"""

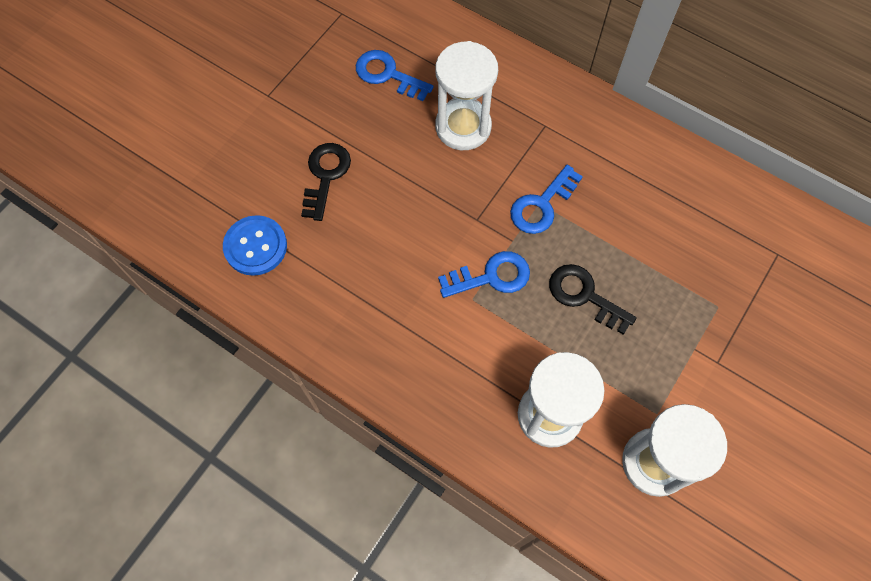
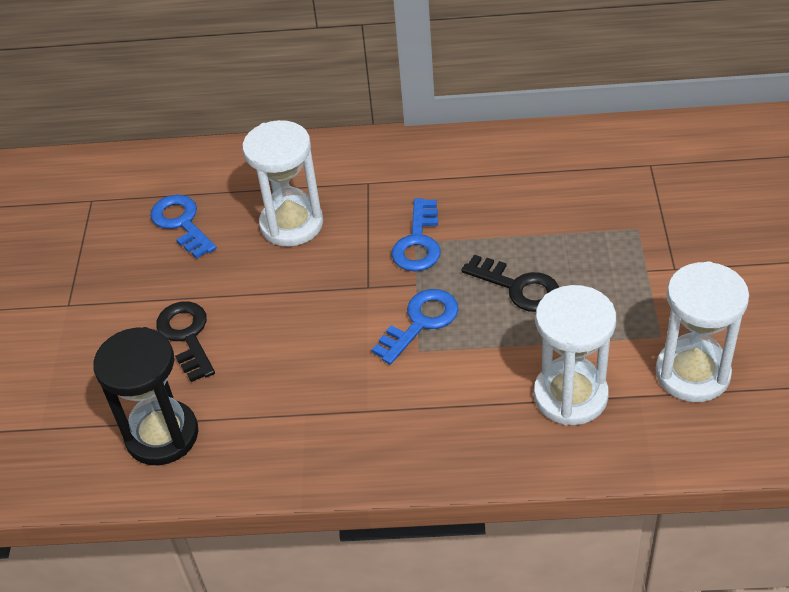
camera: 30 degrees left, 20 degrees down
blue button [223,215,287,276] -> black hourglass [93,327,198,465]
blue key [356,50,434,101] -> blue key turned 60 degrees clockwise [150,195,217,259]
black key [549,264,637,335] -> black key turned 150 degrees counterclockwise [462,254,559,312]

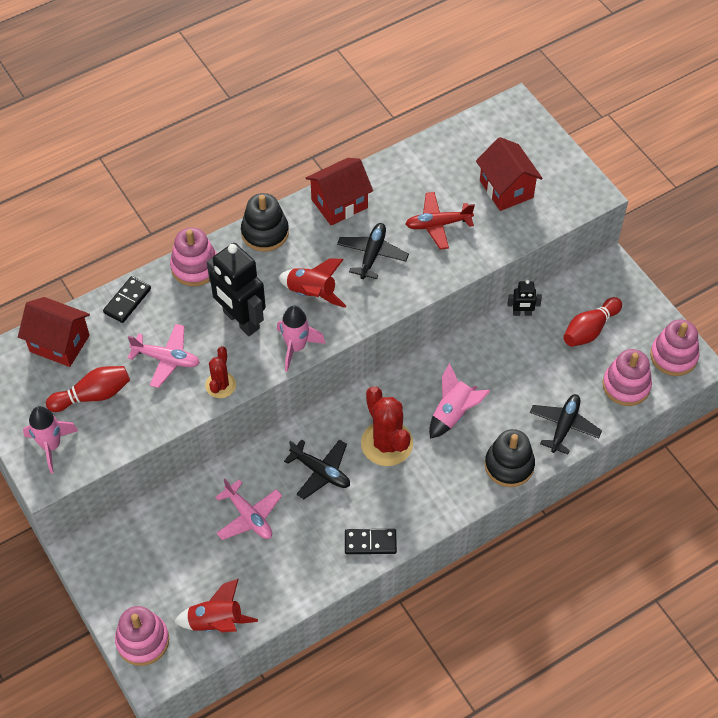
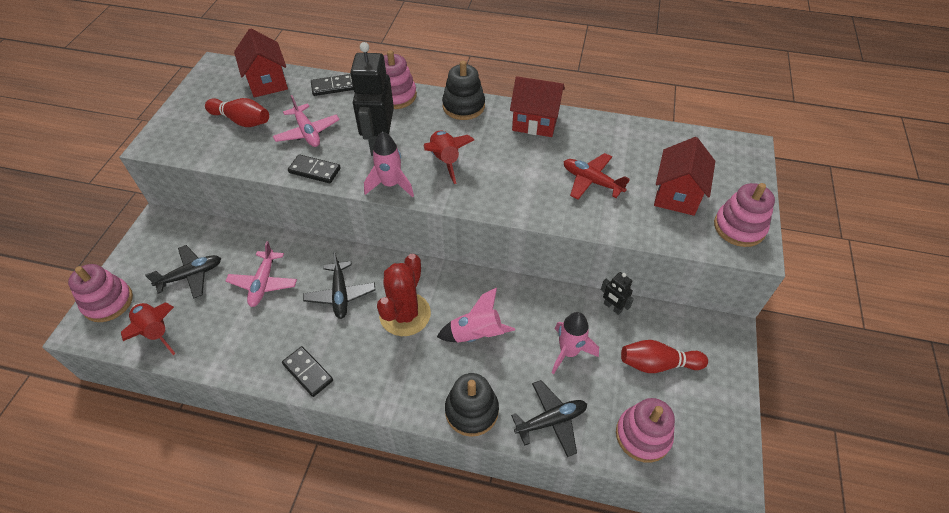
camera: 45 degrees right, 5 degrees down
pink rocket [23,406,78,473] -> pink rocket moved to [552,312,599,374]
red cactus [205,346,236,398] -> black domino [288,154,341,183]
black plane [337,223,409,279] -> black plane moved to [145,245,221,299]
pink stacking toy [650,319,700,376] -> pink stacking toy moved to [714,183,775,247]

"""

PROBLEM TO WORK ON -> Give back the full listing above word for word, and let no picture through.

OUTPUT OF THE TASK ->
camera: 30 degrees left, 20 degrees down
blue button [223,215,287,276] -> black hourglass [93,327,198,465]
blue key [356,50,434,101] -> blue key turned 60 degrees clockwise [150,195,217,259]
black key [549,264,637,335] -> black key turned 150 degrees counterclockwise [462,254,559,312]

camera: 45 degrees right, 5 degrees down
pink rocket [23,406,78,473] -> pink rocket moved to [552,312,599,374]
red cactus [205,346,236,398] -> black domino [288,154,341,183]
black plane [337,223,409,279] -> black plane moved to [145,245,221,299]
pink stacking toy [650,319,700,376] -> pink stacking toy moved to [714,183,775,247]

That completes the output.